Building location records

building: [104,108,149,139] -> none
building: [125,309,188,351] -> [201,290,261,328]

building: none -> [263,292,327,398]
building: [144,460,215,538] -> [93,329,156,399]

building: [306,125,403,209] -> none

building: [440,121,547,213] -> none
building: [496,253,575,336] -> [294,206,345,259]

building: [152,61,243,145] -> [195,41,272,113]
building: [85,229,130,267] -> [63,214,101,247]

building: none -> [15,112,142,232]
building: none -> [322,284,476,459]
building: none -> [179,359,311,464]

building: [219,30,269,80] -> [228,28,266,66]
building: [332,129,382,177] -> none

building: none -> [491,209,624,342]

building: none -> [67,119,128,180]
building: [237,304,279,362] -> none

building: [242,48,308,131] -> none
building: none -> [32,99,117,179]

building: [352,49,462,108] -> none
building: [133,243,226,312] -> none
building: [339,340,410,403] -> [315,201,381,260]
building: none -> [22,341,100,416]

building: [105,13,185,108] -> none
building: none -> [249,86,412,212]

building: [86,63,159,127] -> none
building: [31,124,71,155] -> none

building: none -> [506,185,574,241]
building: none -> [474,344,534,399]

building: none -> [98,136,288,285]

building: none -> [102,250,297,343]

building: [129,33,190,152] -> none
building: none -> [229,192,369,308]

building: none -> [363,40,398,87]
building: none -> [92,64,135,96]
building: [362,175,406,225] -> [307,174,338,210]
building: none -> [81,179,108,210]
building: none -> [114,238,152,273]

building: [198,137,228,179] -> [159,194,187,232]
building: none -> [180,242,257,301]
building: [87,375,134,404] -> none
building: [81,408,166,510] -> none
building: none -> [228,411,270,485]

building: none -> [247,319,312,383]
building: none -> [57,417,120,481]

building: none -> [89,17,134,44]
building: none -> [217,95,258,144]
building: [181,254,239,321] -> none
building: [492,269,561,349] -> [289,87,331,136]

Try it: Starting at the line above that contains "building: none -> [249,86,412,212]", repeat each line exactly up to and including the line that contains "building: none -> [228,411,270,485]", and stop there.

Response below:
building: none -> [249,86,412,212]

building: [86,63,159,127] -> none
building: [31,124,71,155] -> none

building: none -> [506,185,574,241]
building: none -> [474,344,534,399]

building: none -> [98,136,288,285]

building: none -> [102,250,297,343]

building: [129,33,190,152] -> none
building: none -> [229,192,369,308]

building: none -> [363,40,398,87]
building: none -> [92,64,135,96]
building: [362,175,406,225] -> [307,174,338,210]
building: none -> [81,179,108,210]
building: none -> [114,238,152,273]

building: [198,137,228,179] -> [159,194,187,232]
building: none -> [180,242,257,301]
building: [87,375,134,404] -> none
building: [81,408,166,510] -> none
building: none -> [228,411,270,485]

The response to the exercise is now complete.